▸ What needs to be done
All lines in the material below that contain "none" should be located and copied.

▸ Supplied data
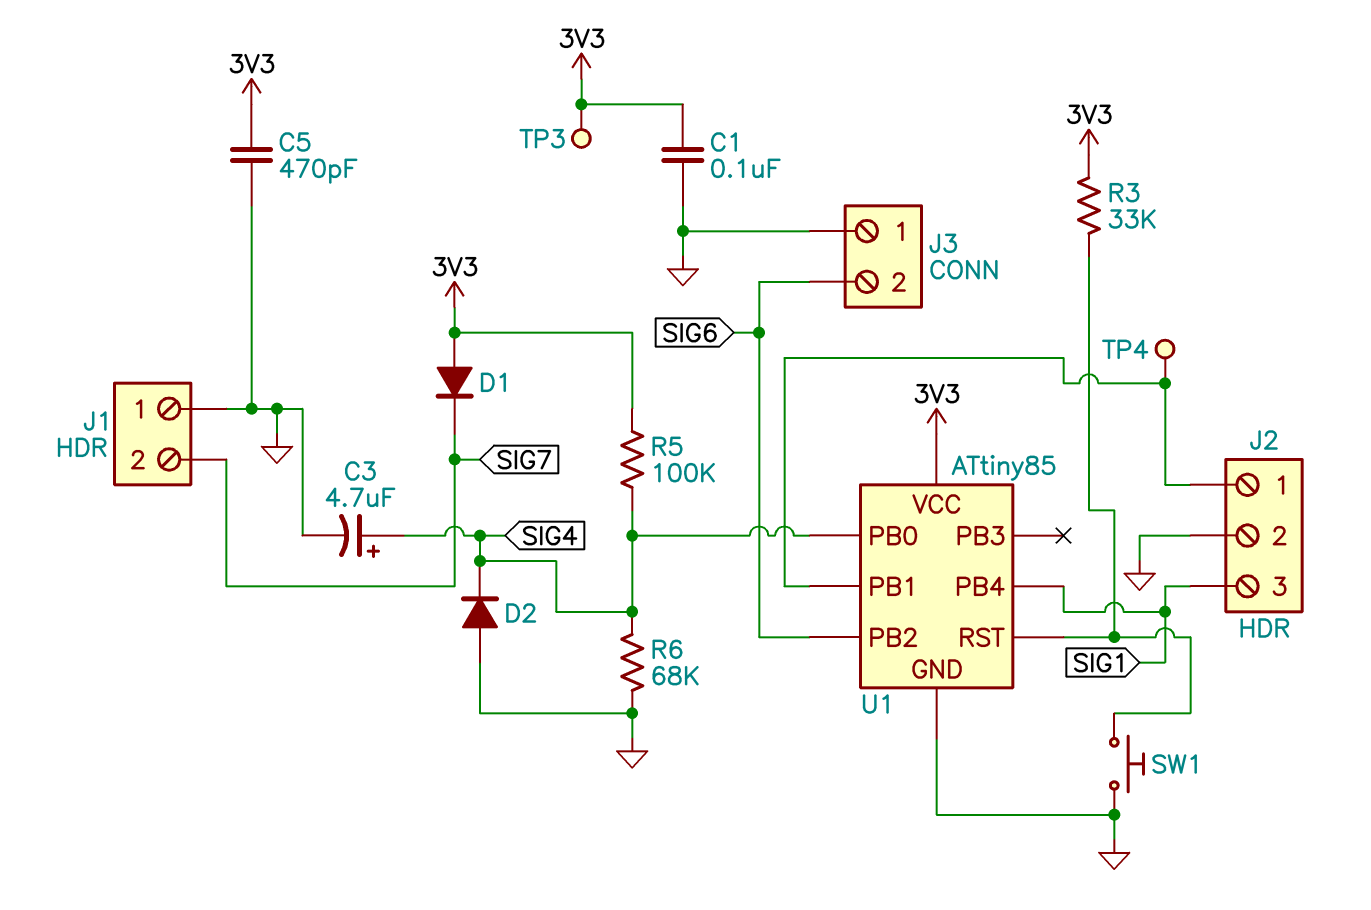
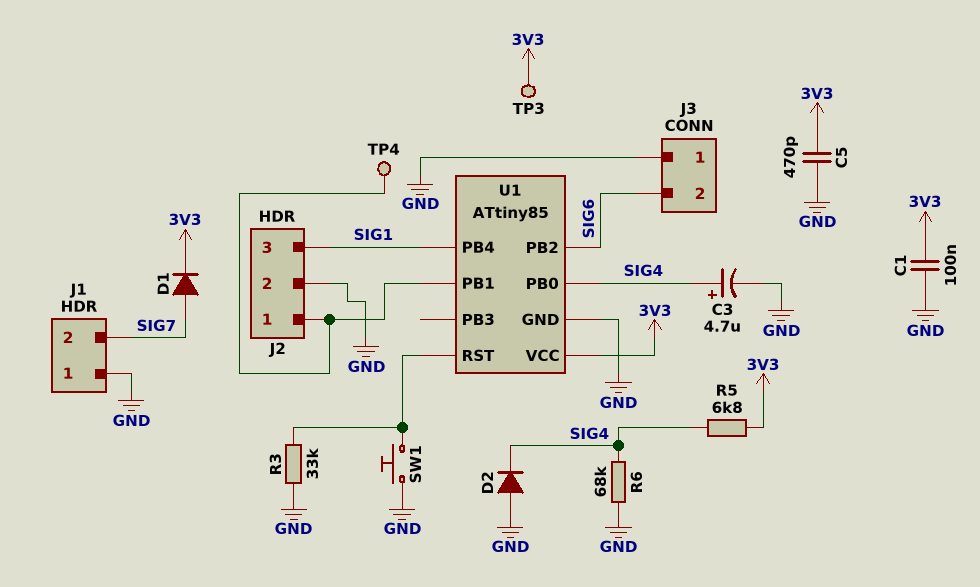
D1: diode (A 3V3, K SIG7) -> diode (A SIG7, K 3V3)
R3: 33k (3V3, U1/RST) -> 33k (GND, U1/RST)
R5: 100k (3V3, SIG4) -> 6.8k (3V3, SIG4)

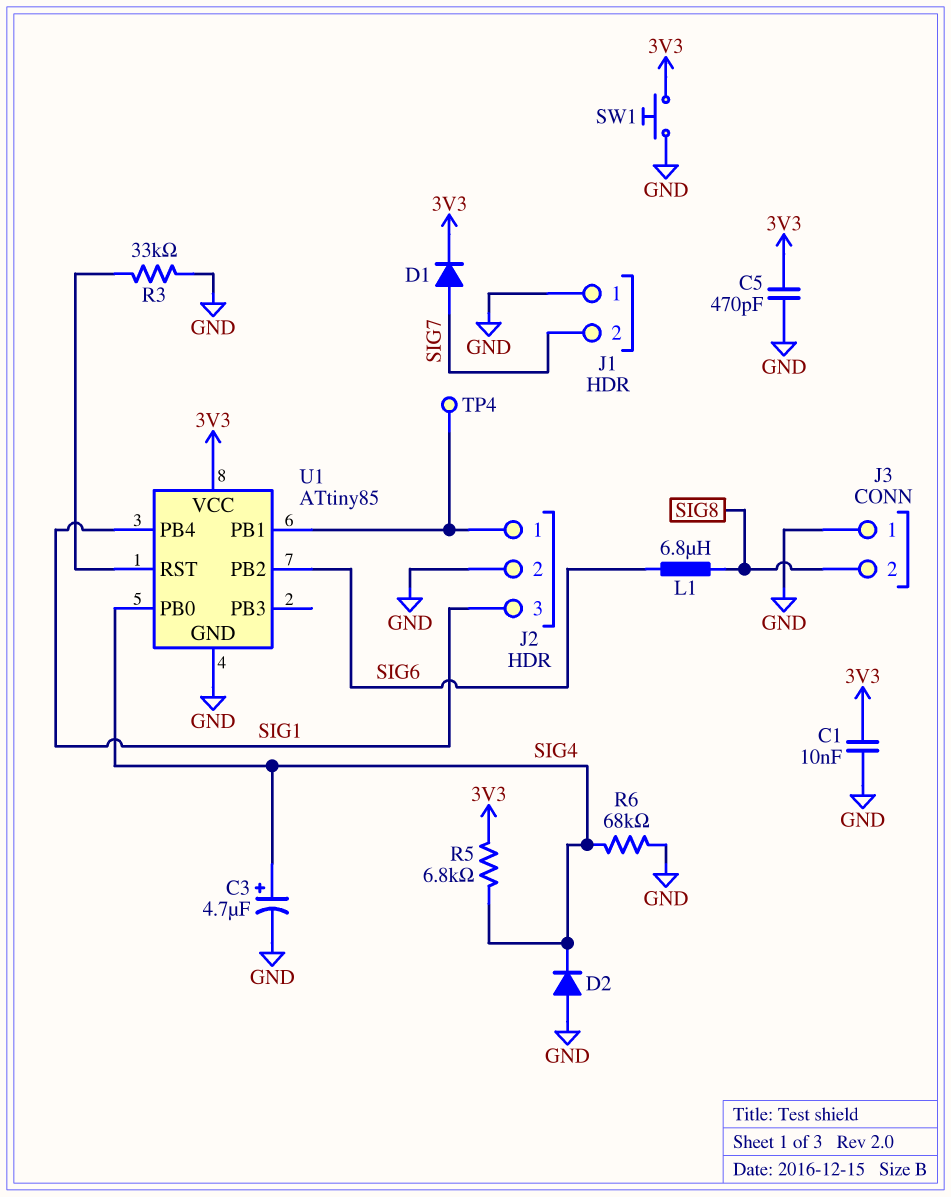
C1: 100nF (3V3, GND) -> 10nF (3V3, GND)
J3 pin 2: SIG6 -> SIG8
L1: none -> 6.8uH (SIG6, SIG8)
SW1: button (GND, U1/RST) -> button (3V3, GND)
TP3: test point (3V3) -> none

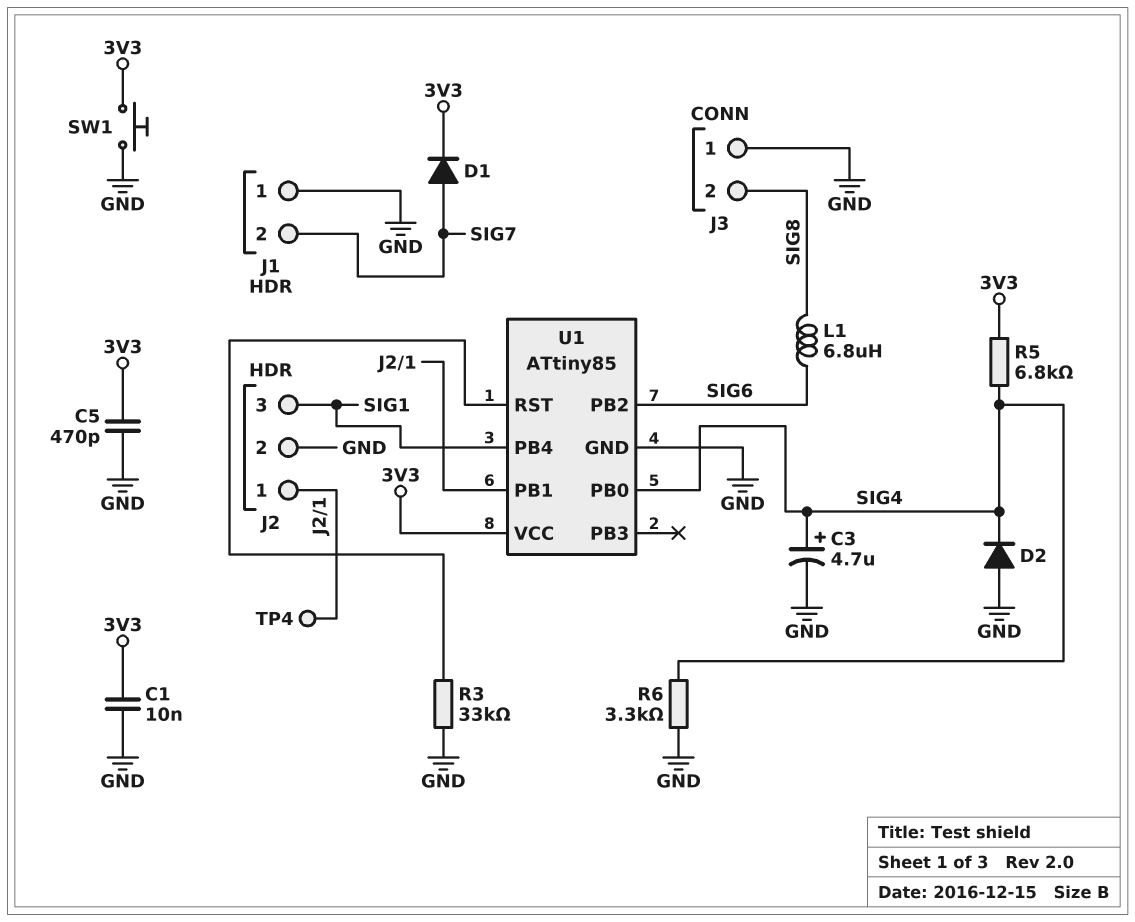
R6: 68k (GND, SIG4) -> 3.3k (GND, SIG4)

▸ Result of the task
L1: none -> 6.8uH (SIG6, SIG8)
TP3: test point (3V3) -> none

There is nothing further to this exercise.